- _Activity_
Using the data below, determine the number of lines that include the string "Terminal". Write only that number.

- _Records shown_
# # # # #
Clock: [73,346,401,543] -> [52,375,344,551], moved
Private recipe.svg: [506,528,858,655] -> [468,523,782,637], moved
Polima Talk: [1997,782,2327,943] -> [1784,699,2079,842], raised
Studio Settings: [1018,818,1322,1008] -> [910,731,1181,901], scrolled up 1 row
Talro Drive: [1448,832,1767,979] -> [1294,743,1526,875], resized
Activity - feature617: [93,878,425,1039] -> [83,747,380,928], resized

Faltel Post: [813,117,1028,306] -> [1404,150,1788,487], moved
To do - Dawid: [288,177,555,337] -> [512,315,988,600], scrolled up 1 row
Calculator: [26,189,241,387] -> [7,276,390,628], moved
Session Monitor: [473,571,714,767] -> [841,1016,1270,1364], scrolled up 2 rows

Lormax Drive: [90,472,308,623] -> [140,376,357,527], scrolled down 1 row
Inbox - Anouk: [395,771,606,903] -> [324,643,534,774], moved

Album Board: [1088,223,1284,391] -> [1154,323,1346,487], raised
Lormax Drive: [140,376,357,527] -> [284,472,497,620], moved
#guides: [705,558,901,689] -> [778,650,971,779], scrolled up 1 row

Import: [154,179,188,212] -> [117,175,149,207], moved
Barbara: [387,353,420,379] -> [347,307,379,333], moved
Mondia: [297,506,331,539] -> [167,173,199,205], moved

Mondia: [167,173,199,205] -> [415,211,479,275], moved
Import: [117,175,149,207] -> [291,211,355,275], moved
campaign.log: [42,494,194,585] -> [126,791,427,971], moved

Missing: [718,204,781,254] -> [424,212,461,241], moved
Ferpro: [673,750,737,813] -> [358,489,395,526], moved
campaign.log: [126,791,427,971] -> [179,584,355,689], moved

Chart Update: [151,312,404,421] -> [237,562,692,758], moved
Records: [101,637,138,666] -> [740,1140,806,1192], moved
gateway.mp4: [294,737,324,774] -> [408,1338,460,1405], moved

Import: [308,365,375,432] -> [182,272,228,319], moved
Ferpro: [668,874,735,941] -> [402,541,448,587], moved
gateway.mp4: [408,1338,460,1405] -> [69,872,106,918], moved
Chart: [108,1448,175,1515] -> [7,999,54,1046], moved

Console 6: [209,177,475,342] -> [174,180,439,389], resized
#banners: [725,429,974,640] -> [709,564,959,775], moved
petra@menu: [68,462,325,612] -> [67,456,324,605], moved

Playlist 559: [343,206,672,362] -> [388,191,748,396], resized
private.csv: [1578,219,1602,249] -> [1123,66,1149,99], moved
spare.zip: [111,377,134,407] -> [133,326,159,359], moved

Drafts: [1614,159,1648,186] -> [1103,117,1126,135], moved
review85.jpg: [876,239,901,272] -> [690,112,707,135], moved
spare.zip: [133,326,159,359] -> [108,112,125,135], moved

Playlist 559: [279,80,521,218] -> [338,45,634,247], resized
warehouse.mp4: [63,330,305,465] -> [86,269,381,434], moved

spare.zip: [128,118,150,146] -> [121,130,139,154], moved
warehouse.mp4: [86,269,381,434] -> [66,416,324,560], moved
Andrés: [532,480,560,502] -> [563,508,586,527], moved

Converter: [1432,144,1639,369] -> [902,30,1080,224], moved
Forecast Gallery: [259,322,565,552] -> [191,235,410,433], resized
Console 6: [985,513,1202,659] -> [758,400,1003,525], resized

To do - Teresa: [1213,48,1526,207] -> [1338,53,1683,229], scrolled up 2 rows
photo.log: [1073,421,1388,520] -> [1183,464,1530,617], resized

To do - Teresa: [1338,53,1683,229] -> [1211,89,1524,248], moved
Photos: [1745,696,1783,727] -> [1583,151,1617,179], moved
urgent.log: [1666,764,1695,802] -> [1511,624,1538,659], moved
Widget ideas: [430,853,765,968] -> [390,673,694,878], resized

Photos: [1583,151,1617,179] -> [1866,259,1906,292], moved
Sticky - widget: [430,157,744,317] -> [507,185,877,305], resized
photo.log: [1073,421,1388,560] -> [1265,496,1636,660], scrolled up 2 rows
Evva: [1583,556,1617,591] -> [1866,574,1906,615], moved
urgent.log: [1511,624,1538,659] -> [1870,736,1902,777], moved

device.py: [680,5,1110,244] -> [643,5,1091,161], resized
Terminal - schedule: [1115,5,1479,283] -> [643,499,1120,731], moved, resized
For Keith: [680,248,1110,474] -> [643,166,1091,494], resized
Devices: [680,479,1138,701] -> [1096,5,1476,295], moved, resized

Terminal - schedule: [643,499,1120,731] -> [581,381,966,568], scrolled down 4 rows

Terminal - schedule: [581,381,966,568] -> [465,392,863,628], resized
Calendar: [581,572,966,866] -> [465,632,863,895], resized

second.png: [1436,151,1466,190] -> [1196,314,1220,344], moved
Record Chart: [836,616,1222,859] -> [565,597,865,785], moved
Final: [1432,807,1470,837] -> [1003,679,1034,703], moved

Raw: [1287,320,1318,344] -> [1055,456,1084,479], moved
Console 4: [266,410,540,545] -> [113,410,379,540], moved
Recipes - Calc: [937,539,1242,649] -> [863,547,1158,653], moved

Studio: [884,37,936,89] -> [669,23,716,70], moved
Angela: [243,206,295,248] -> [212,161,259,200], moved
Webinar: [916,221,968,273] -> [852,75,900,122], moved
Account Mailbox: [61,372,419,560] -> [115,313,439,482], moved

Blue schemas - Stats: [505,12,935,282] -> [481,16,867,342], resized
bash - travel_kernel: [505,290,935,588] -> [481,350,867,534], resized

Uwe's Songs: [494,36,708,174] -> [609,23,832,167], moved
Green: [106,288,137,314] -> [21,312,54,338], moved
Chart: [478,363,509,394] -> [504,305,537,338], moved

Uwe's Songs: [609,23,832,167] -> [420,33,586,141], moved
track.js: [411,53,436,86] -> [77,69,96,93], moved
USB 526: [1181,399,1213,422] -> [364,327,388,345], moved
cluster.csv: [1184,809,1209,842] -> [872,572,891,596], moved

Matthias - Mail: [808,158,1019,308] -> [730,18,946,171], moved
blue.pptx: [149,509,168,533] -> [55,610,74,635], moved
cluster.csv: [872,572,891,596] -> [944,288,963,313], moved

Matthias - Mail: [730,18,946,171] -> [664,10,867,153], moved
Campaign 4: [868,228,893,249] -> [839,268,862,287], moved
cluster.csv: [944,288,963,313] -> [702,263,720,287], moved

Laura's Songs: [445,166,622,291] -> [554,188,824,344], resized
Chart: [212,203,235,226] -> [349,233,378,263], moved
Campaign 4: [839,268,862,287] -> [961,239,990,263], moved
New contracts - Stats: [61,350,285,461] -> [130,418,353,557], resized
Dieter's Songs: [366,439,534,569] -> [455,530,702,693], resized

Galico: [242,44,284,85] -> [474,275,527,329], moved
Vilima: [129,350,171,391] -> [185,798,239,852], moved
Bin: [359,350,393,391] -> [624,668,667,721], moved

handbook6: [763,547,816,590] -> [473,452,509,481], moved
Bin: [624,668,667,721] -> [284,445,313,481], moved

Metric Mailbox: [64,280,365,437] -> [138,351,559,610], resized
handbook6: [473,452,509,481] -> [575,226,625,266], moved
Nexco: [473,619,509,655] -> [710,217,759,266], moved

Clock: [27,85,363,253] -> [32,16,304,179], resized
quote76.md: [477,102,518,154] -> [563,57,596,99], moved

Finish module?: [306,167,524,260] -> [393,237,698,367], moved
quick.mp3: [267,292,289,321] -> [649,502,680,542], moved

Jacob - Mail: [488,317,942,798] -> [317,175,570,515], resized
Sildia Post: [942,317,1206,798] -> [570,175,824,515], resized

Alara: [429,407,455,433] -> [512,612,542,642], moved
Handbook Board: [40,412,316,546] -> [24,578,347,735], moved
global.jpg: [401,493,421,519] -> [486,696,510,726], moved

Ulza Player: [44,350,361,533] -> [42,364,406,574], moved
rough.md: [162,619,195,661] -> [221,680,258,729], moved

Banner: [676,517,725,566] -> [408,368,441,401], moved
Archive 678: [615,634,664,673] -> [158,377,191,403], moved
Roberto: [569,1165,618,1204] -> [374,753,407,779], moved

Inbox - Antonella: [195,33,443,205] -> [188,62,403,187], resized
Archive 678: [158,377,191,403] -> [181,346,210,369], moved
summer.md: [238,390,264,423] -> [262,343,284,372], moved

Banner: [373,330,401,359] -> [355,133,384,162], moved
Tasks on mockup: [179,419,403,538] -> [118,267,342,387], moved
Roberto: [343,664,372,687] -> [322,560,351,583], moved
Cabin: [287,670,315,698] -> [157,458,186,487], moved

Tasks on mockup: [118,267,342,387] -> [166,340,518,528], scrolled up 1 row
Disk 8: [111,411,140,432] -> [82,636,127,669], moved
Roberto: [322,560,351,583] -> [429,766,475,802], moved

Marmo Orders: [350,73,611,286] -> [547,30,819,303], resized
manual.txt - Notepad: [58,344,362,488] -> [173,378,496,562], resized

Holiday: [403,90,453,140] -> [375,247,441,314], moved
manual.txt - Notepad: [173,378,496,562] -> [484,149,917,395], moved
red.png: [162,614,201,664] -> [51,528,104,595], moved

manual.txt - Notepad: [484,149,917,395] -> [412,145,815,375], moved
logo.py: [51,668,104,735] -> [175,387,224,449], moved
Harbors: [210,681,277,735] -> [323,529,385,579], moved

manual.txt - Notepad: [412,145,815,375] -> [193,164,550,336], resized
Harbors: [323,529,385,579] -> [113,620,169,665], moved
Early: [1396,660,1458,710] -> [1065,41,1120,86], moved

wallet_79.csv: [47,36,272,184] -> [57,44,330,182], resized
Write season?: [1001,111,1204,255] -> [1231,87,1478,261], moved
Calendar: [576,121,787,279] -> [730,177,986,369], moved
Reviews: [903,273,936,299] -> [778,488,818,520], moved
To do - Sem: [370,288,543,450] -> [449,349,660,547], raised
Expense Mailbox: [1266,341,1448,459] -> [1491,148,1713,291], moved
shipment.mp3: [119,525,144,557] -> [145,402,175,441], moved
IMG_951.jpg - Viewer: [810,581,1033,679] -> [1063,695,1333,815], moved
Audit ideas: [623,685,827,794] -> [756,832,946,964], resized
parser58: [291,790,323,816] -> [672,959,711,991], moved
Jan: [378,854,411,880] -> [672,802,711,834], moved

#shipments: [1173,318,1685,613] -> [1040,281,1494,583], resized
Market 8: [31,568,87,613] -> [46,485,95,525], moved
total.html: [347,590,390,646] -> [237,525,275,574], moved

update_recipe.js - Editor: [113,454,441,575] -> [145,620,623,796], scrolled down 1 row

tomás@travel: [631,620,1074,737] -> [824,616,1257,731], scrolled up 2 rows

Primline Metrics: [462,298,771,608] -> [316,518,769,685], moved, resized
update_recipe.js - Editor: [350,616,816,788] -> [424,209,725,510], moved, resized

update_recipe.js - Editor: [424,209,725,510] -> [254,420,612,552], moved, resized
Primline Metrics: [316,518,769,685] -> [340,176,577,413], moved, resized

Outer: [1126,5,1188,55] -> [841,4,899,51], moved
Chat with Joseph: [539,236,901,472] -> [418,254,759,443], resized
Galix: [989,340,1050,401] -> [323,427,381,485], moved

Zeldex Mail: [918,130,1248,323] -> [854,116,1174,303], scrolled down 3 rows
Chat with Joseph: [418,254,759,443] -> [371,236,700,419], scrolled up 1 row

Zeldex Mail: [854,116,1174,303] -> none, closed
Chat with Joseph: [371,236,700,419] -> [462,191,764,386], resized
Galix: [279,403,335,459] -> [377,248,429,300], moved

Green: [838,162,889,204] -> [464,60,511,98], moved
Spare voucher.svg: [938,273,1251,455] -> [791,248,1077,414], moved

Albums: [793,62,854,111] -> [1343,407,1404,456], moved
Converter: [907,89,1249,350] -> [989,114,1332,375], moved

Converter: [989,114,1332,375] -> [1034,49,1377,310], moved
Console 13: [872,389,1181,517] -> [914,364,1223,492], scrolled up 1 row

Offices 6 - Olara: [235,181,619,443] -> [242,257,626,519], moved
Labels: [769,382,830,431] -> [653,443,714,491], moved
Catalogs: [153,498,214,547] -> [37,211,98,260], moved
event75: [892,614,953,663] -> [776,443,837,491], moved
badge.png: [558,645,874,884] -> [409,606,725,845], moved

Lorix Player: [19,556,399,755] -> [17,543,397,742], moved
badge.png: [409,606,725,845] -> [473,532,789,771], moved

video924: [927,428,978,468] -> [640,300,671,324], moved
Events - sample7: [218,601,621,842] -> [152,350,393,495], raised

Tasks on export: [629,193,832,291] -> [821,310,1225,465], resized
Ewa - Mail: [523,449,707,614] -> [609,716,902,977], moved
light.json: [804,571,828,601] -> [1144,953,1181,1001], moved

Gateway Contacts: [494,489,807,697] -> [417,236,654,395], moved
# # # # #
- _Written reply_
3